> Requirement
Among the records below, find the lines with the word "round" and copy them.

(Object state change records)
========================================

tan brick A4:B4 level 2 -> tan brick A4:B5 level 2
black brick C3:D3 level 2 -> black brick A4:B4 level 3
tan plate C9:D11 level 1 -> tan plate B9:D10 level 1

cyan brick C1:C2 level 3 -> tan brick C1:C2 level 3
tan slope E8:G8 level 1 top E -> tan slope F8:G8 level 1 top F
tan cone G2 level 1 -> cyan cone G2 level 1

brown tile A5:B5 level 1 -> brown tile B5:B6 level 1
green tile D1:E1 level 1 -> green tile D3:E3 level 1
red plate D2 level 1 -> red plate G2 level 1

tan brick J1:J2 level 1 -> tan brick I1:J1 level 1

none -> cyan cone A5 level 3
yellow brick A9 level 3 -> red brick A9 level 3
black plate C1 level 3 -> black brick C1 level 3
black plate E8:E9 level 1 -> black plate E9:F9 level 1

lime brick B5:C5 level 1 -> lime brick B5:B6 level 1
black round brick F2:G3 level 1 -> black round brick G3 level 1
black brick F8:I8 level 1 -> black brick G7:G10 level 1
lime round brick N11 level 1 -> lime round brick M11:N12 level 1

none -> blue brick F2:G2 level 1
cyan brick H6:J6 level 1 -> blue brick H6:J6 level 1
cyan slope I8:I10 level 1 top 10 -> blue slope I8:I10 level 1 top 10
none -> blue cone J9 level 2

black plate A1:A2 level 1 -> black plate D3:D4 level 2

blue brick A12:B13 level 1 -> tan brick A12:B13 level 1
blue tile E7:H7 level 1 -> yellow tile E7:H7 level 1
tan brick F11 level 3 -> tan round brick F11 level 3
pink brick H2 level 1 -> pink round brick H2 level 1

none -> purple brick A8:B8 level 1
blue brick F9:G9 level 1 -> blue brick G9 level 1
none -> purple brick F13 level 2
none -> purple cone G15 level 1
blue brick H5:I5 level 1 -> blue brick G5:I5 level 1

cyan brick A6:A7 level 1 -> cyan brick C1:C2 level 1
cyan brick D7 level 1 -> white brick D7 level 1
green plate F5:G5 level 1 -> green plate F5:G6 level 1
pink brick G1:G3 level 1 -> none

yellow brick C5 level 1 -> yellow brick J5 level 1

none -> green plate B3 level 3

========================================

> Answer box
black round brick F2:G3 level 1 -> black round brick G3 level 1
lime round brick N11 level 1 -> lime round brick M11:N12 level 1
tan brick F11 level 3 -> tan round brick F11 level 3
pink brick H2 level 1 -> pink round brick H2 level 1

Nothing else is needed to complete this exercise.